*What is required*. Faithfully repeat each entry below, minus the pictures.

Object change descriptions
⁂

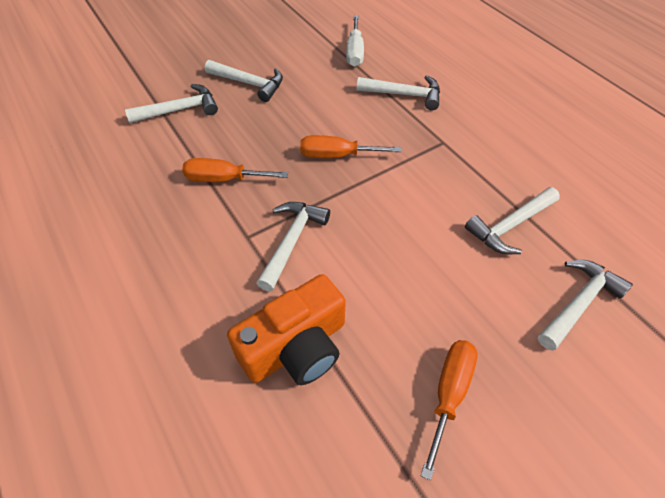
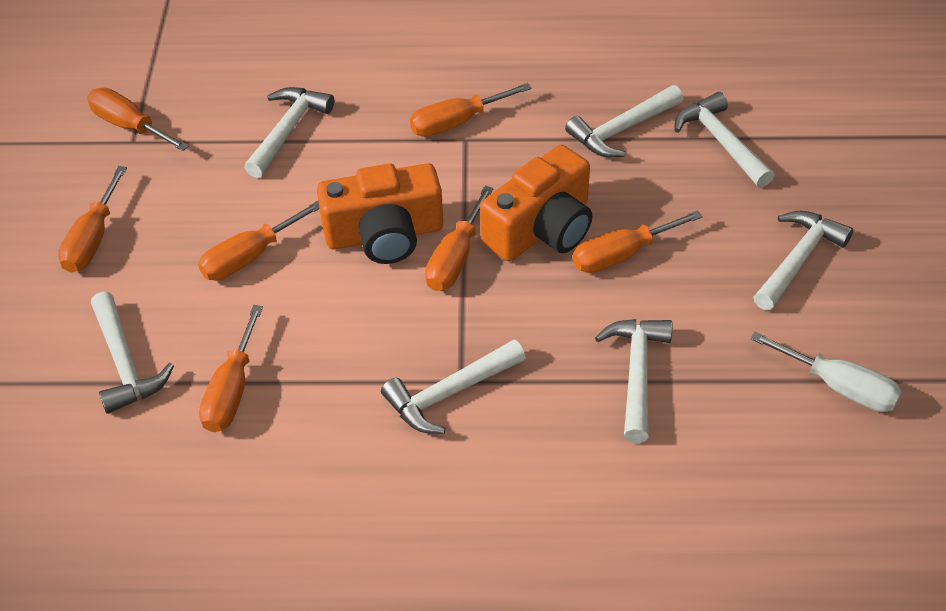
orange camera: 1 -> 2
orange screwdriver: 3 -> 7
white hammer: 6 -> 7

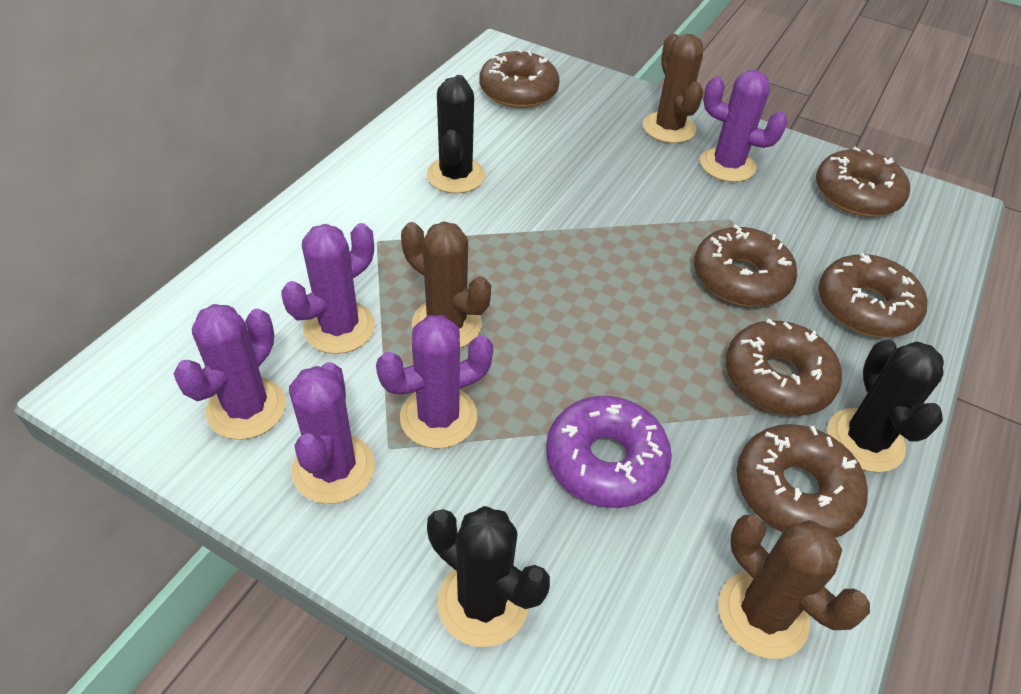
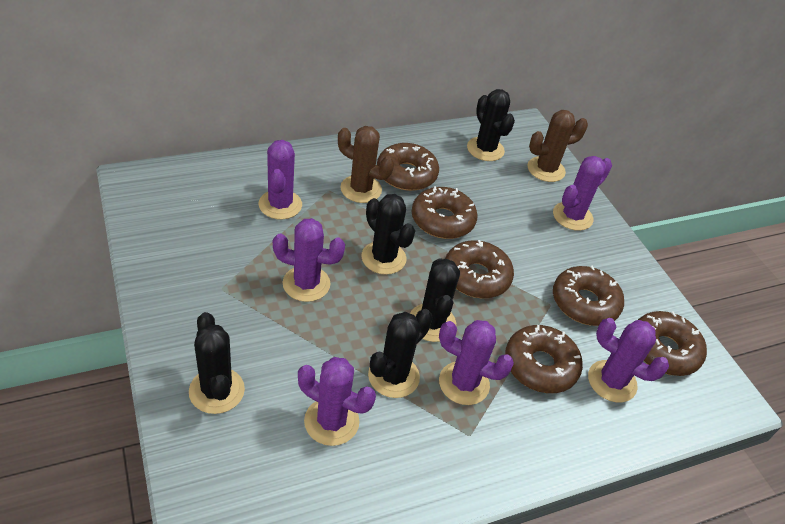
black cactus: 3 -> 5
brown cactus: 3 -> 2
purple cactus: 5 -> 6
purple donut: 1 -> 0

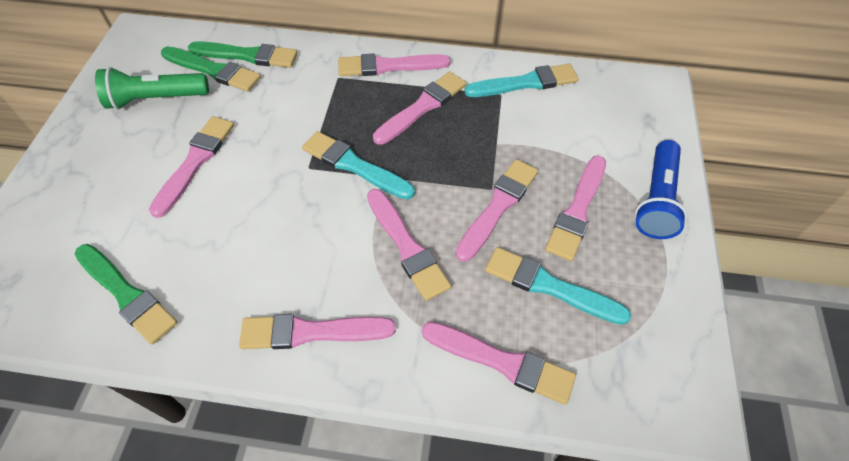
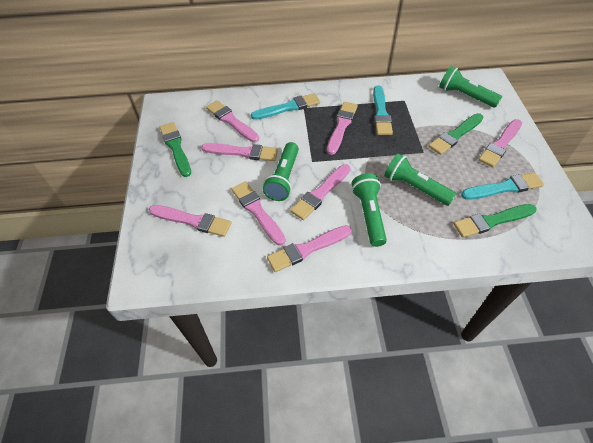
blue flashlight: 1 -> 0
green flashlight: 1 -> 4

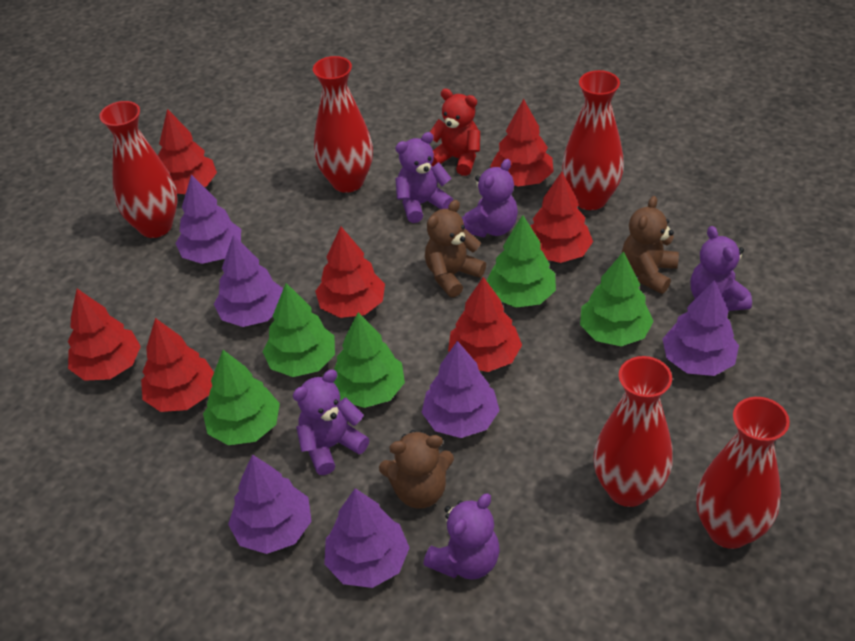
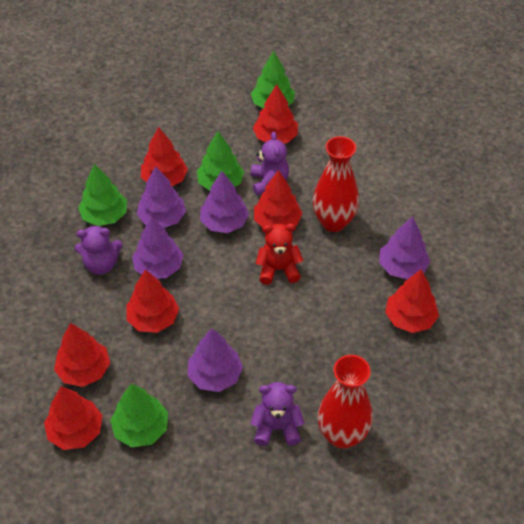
brown teddy bear: 3 -> 0
green tree: 5 -> 4
purple teddy bear: 5 -> 3
purple tree: 6 -> 5
red vase: 5 -> 2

⁂

*Task answer*.
orange camera: 1 -> 2
orange screwdriver: 3 -> 7
white hammer: 6 -> 7

black cactus: 3 -> 5
brown cactus: 3 -> 2
purple cactus: 5 -> 6
purple donut: 1 -> 0

blue flashlight: 1 -> 0
green flashlight: 1 -> 4

brown teddy bear: 3 -> 0
green tree: 5 -> 4
purple teddy bear: 5 -> 3
purple tree: 6 -> 5
red vase: 5 -> 2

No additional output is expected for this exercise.